*** Block opens ***

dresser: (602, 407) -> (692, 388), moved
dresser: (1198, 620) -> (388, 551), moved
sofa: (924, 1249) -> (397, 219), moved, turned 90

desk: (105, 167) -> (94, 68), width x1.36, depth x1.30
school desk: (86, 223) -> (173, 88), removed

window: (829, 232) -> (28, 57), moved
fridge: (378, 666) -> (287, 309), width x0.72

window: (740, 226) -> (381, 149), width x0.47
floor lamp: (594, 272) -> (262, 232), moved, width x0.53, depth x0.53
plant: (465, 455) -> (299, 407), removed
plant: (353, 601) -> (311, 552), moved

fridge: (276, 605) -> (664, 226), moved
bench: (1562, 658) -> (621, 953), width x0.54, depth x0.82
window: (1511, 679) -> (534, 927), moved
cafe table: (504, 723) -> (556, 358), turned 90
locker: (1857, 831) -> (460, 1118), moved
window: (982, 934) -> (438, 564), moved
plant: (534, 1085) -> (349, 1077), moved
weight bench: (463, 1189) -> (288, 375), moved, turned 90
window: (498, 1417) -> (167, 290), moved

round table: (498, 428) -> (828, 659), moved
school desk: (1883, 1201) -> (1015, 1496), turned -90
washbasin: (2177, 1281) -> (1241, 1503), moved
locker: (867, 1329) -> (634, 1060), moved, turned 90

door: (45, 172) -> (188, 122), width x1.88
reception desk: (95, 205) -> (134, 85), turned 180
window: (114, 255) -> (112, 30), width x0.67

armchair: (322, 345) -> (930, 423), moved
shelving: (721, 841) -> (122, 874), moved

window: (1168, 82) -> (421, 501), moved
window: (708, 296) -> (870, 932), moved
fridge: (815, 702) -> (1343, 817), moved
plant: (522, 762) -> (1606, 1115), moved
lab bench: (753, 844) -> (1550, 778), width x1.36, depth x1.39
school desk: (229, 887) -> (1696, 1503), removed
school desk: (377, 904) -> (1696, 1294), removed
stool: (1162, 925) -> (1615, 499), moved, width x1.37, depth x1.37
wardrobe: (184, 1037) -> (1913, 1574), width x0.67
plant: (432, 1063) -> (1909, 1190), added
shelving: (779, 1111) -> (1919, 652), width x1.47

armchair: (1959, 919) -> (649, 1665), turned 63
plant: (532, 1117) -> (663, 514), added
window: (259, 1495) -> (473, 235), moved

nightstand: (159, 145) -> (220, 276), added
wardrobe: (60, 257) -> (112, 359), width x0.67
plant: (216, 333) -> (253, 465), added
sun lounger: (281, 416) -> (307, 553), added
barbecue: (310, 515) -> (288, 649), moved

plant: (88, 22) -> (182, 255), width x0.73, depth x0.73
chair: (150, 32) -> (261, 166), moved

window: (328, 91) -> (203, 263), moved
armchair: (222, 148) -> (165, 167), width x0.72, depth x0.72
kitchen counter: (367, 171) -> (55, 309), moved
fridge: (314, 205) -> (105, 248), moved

*** Block closes ***

=== TASK STATEMENT ===
Each line from the one that holds "shelving: (779, 1111)" to the end of the records above should be transcribed exactly, both ends included.

=== WRITTEN SOLUTION ===
shelving: (779, 1111) -> (1919, 652), width x1.47

armchair: (1959, 919) -> (649, 1665), turned 63
plant: (532, 1117) -> (663, 514), added
window: (259, 1495) -> (473, 235), moved

nightstand: (159, 145) -> (220, 276), added
wardrobe: (60, 257) -> (112, 359), width x0.67
plant: (216, 333) -> (253, 465), added
sun lounger: (281, 416) -> (307, 553), added
barbecue: (310, 515) -> (288, 649), moved

plant: (88, 22) -> (182, 255), width x0.73, depth x0.73
chair: (150, 32) -> (261, 166), moved

window: (328, 91) -> (203, 263), moved
armchair: (222, 148) -> (165, 167), width x0.72, depth x0.72
kitchen counter: (367, 171) -> (55, 309), moved
fridge: (314, 205) -> (105, 248), moved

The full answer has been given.